• Problem statement
What you return should be the exact lines from the one with "yellow cup: 2 -> 1" to the end of the records below, both included, and no pictures.

### Task material

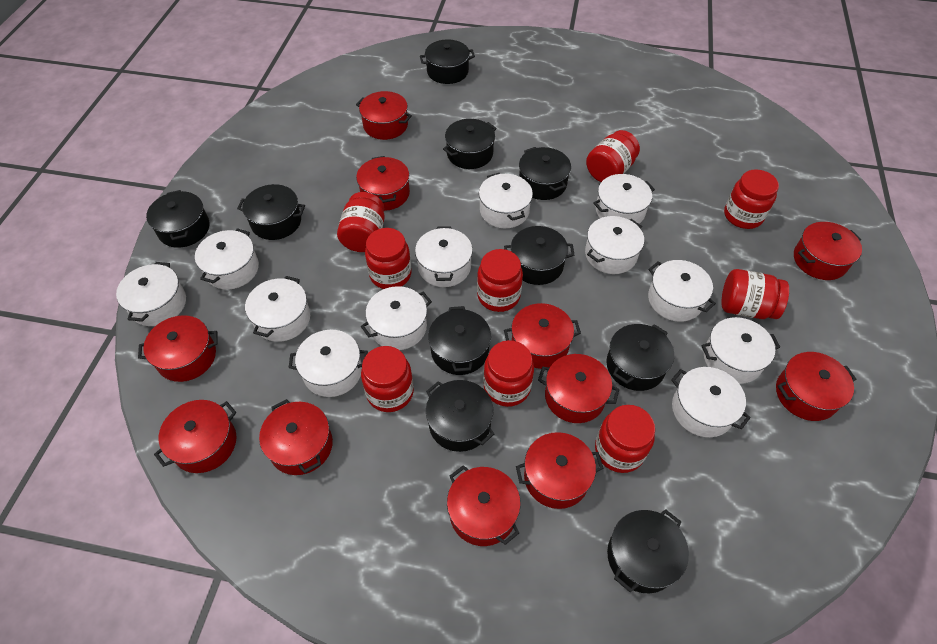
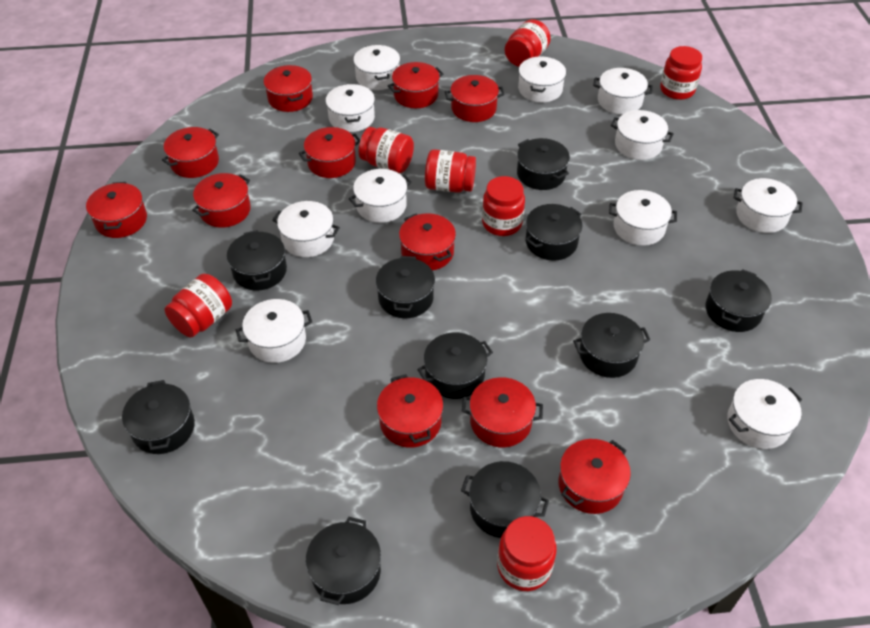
red jar: 9 -> 7
white pot: 12 -> 11

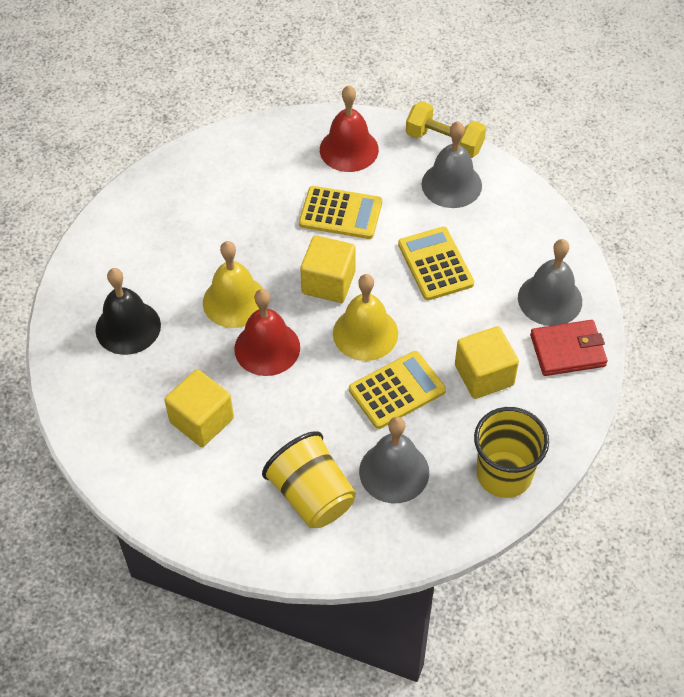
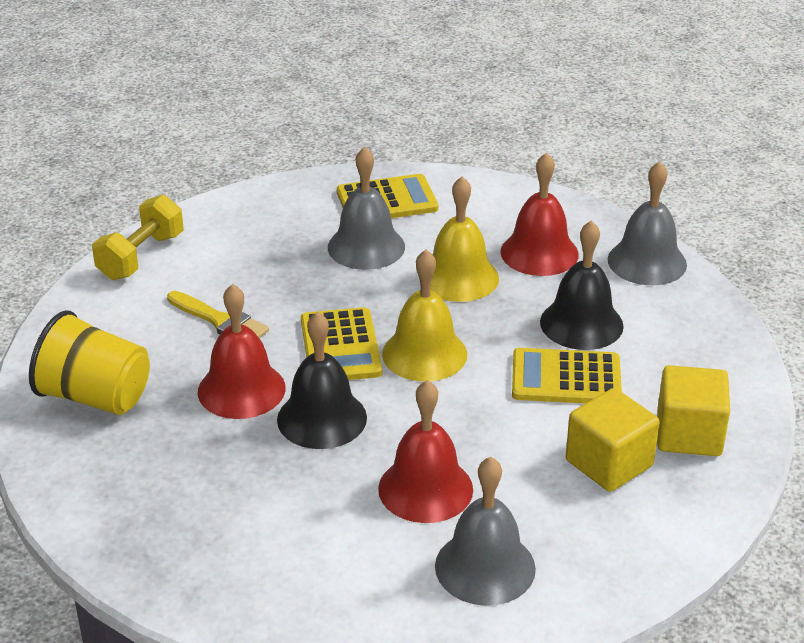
black bell: 1 -> 2
red bell: 2 -> 3
red wallet: 1 -> 0
yellow brush: 0 -> 1
yellow cube: 3 -> 2
yellow cup: 2 -> 1

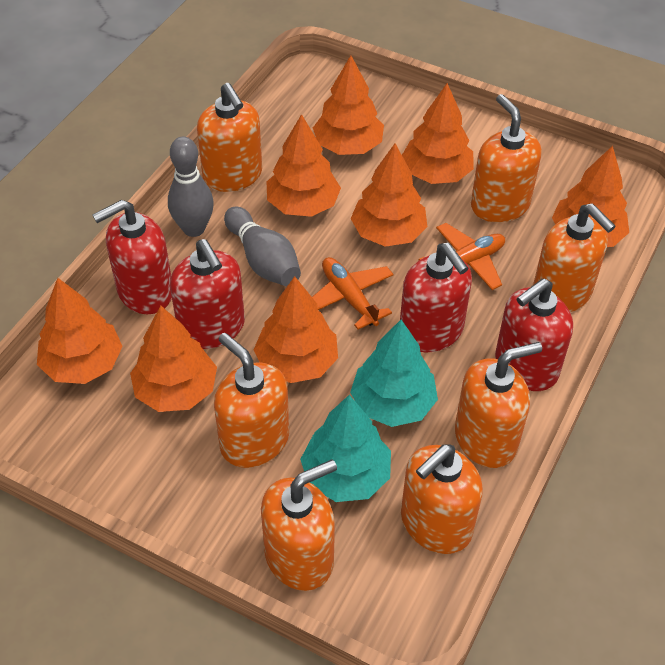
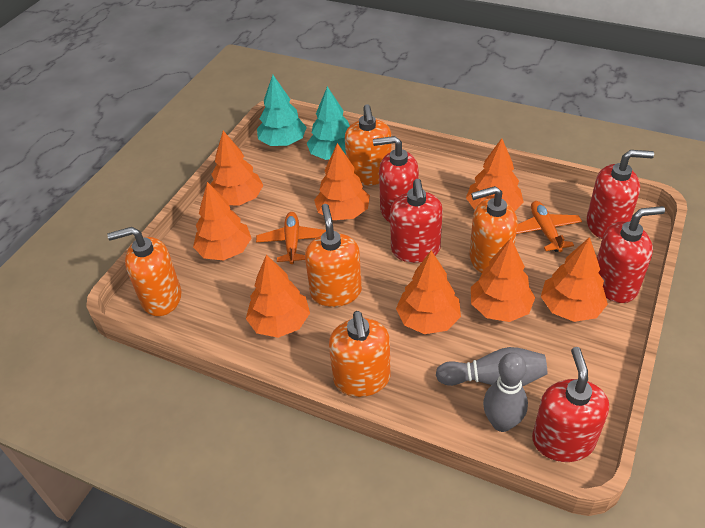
orange soap dispenser: 7 -> 5
red soap dispenser: 4 -> 5

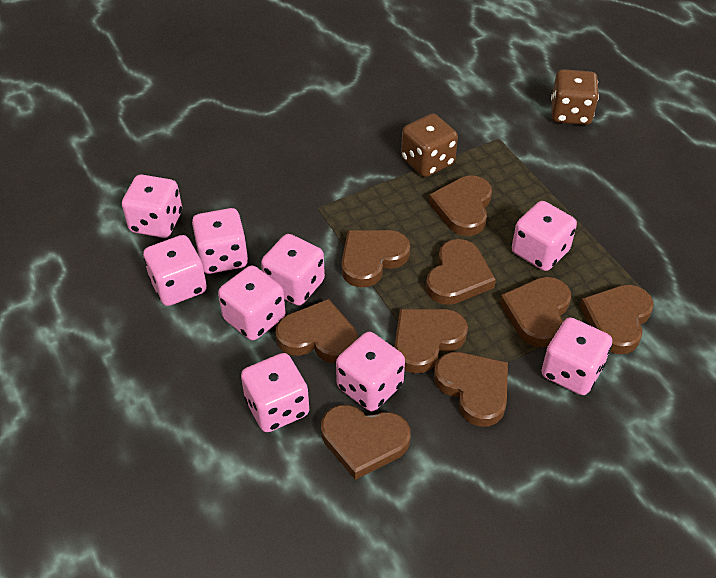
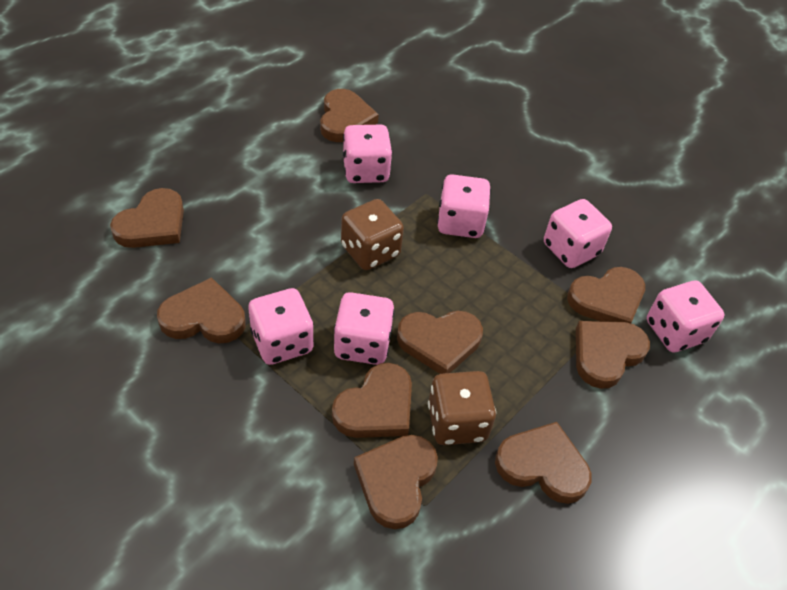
pink dice: 9 -> 6

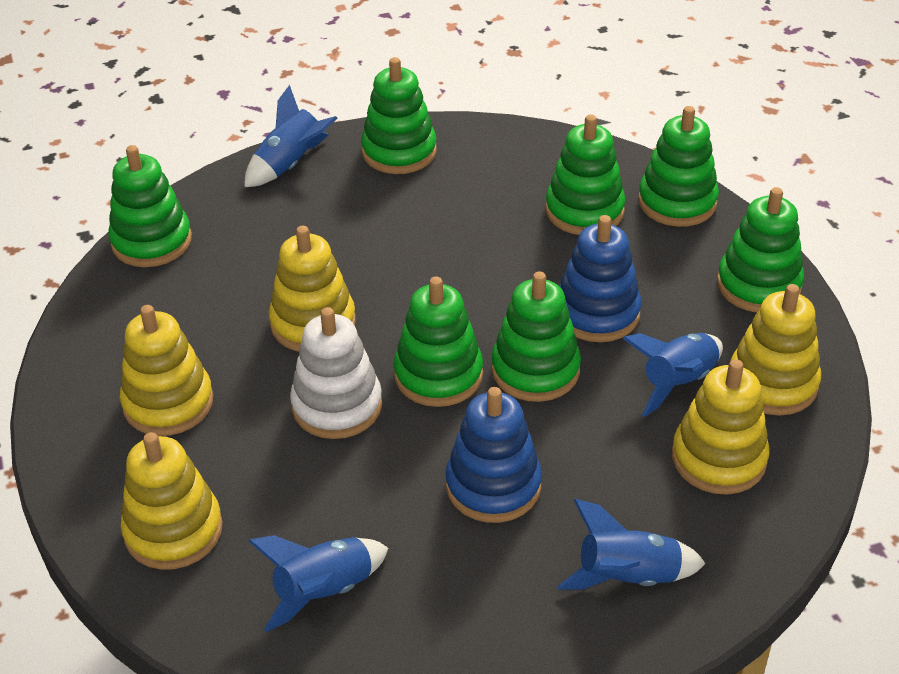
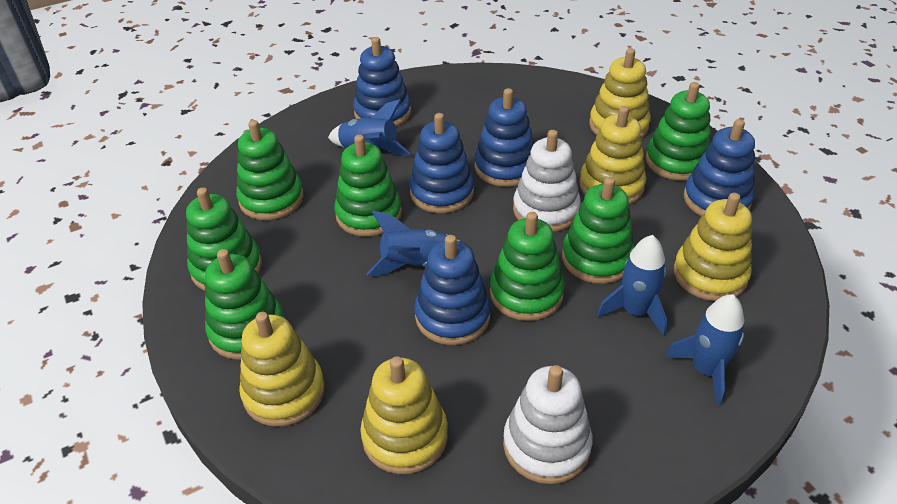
blue stacking toy: 2 -> 5
white stacking toy: 1 -> 2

######

• Response area
yellow cup: 2 -> 1

orange soap dispenser: 7 -> 5
red soap dispenser: 4 -> 5

pink dice: 9 -> 6

blue stacking toy: 2 -> 5
white stacking toy: 1 -> 2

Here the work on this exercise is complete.